Below are the records; collect from them each line containing the string "white".

[Dataset records]

□ □ □ □ □

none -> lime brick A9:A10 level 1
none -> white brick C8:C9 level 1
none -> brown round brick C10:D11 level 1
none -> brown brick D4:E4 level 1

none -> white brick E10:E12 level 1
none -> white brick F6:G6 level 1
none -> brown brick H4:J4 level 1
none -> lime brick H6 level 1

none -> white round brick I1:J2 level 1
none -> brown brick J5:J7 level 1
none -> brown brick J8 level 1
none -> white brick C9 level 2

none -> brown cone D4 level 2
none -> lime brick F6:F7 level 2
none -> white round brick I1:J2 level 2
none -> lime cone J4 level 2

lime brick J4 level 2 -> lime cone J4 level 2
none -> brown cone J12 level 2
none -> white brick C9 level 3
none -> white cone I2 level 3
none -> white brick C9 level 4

□ □ □ □ □

> **Exercise response**:
none -> white brick C8:C9 level 1
none -> white brick E10:E12 level 1
none -> white brick F6:G6 level 1
none -> white round brick I1:J2 level 1
none -> white brick C9 level 2
none -> white round brick I1:J2 level 2
none -> white brick C9 level 3
none -> white cone I2 level 3
none -> white brick C9 level 4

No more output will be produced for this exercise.